╭─ Data excerpts

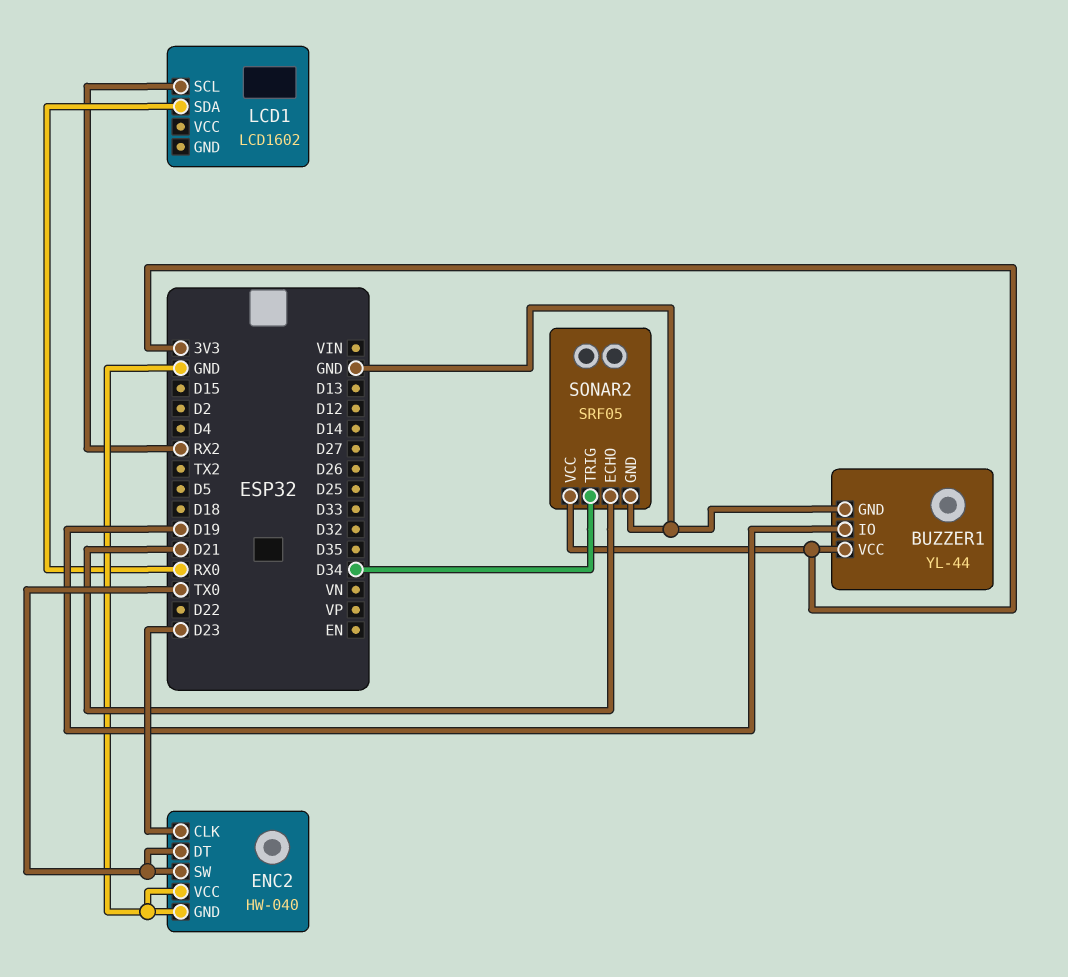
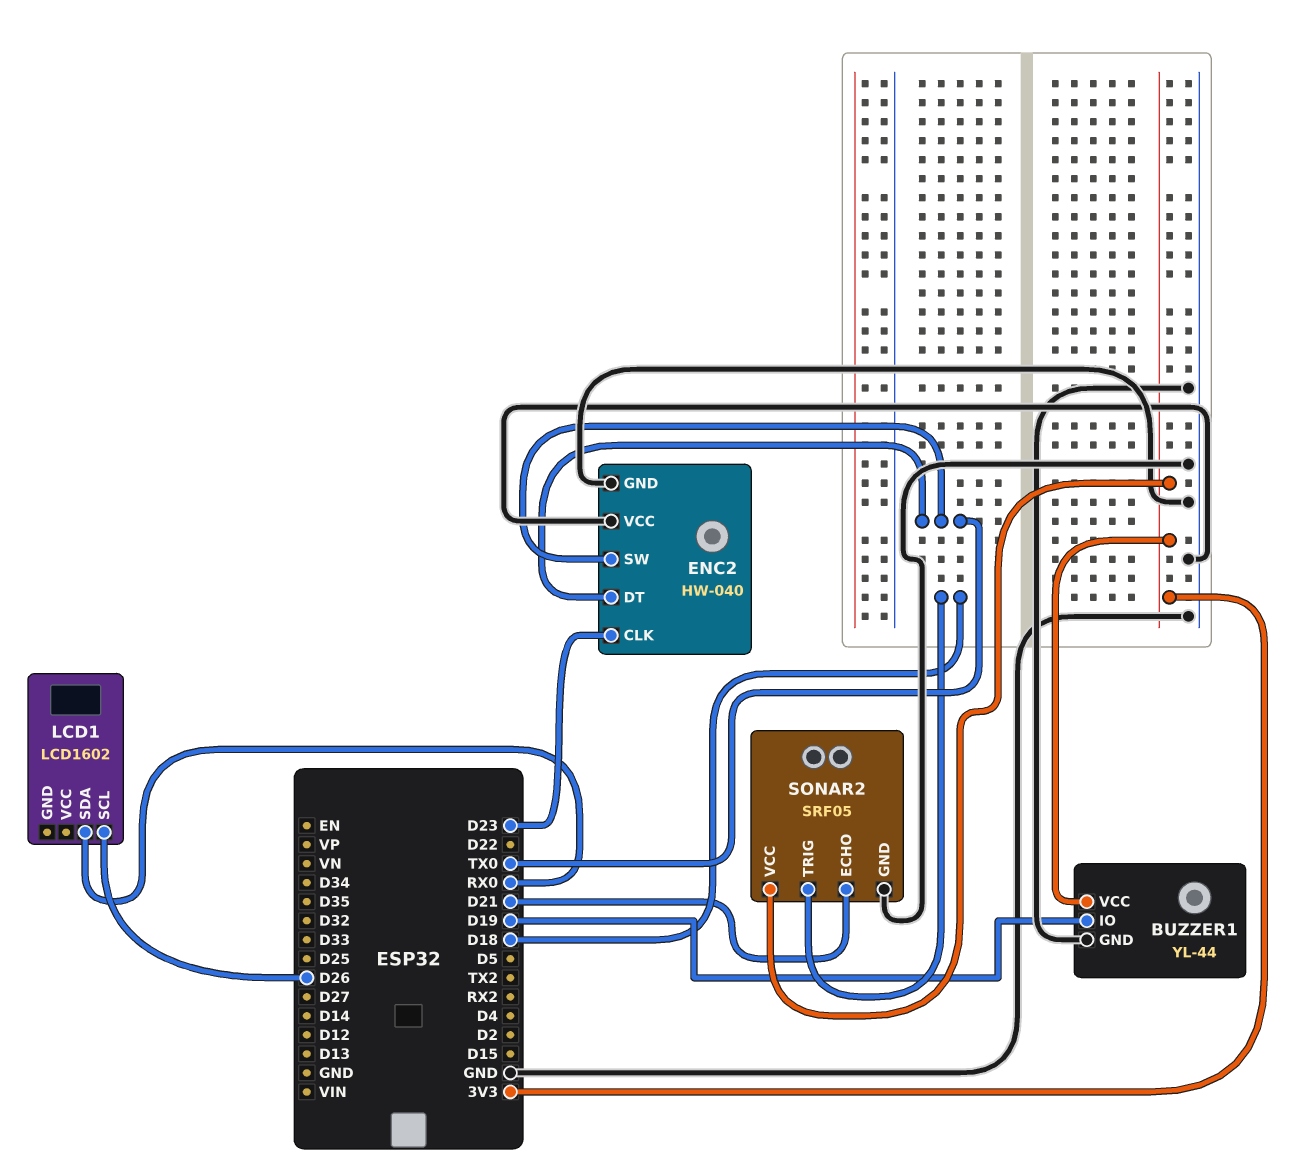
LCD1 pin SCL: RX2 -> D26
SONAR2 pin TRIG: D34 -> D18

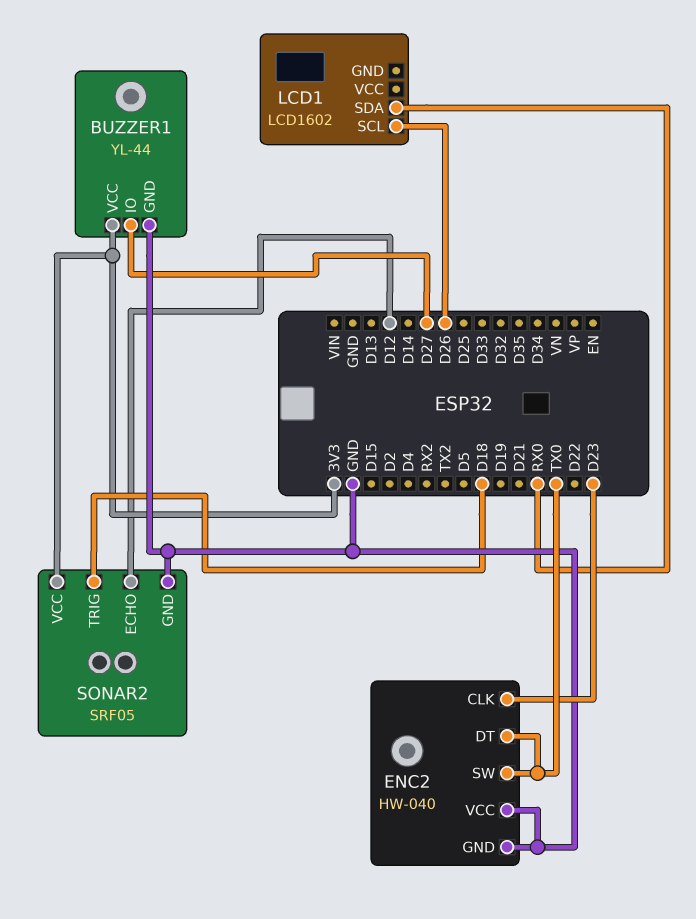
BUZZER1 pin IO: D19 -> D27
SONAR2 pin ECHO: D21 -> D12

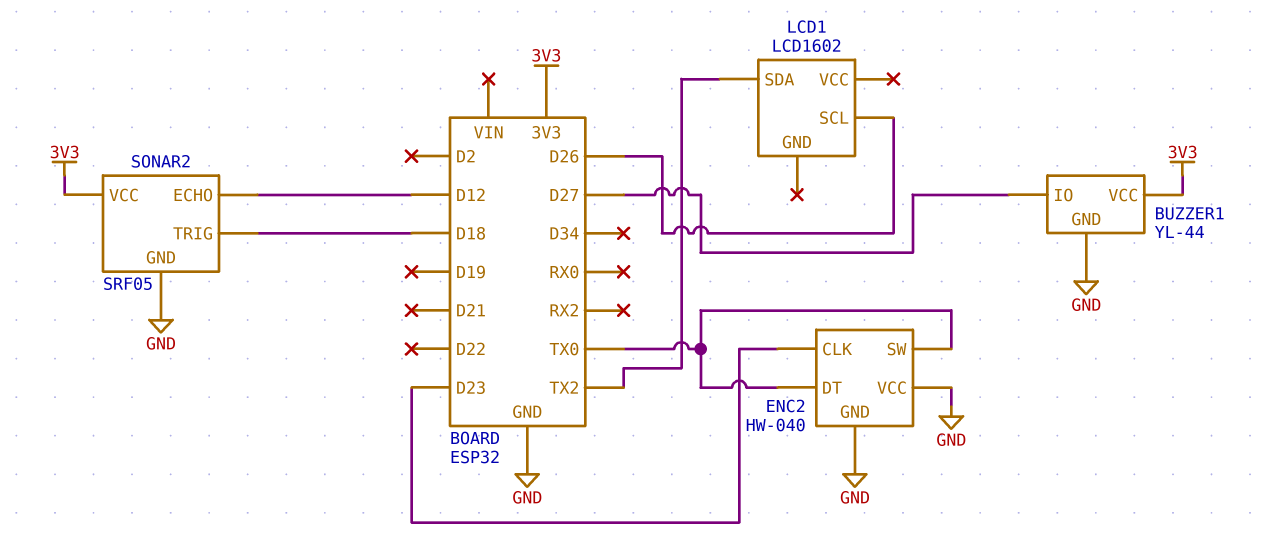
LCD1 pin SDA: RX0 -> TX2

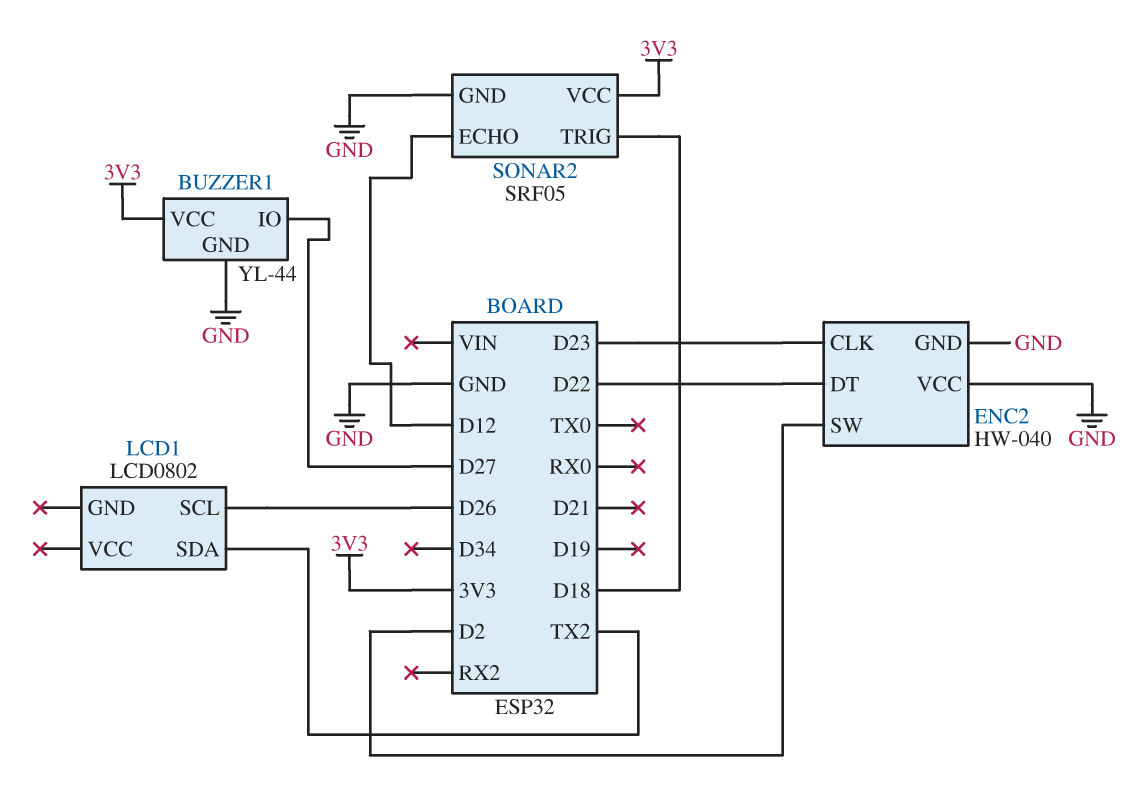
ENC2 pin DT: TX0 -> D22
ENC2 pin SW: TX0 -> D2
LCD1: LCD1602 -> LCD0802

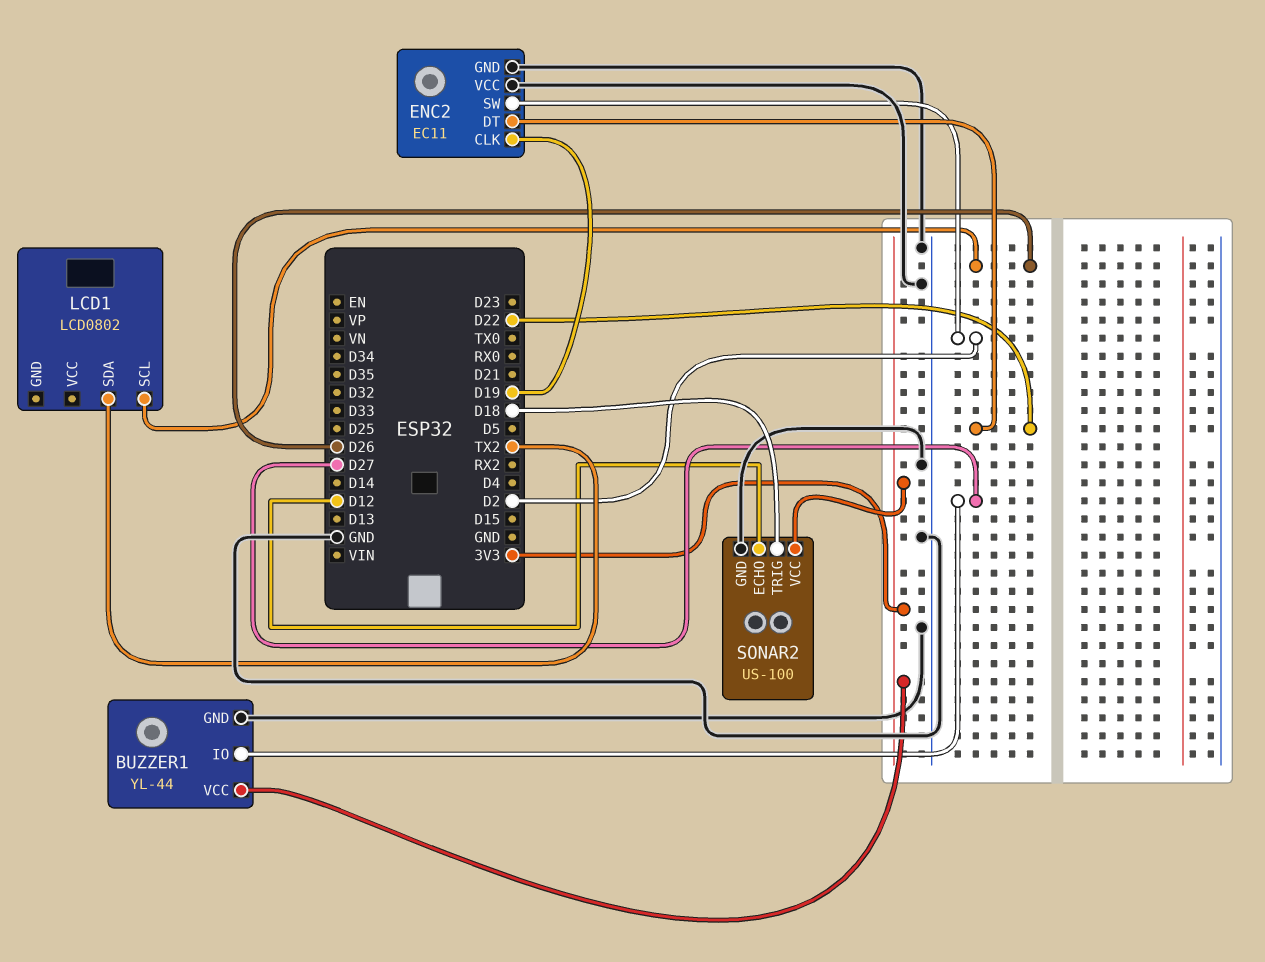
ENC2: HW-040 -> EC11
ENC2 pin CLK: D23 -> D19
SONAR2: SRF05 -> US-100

╰─

→ Instructions to follow: Each record above is to be written out exactly; the pictures are not.

→ Response area:
LCD1 pin SCL: RX2 -> D26
SONAR2 pin TRIG: D34 -> D18

BUZZER1 pin IO: D19 -> D27
SONAR2 pin ECHO: D21 -> D12

LCD1 pin SDA: RX0 -> TX2

ENC2 pin DT: TX0 -> D22
ENC2 pin SW: TX0 -> D2
LCD1: LCD1602 -> LCD0802

ENC2: HW-040 -> EC11
ENC2 pin CLK: D23 -> D19
SONAR2: SRF05 -> US-100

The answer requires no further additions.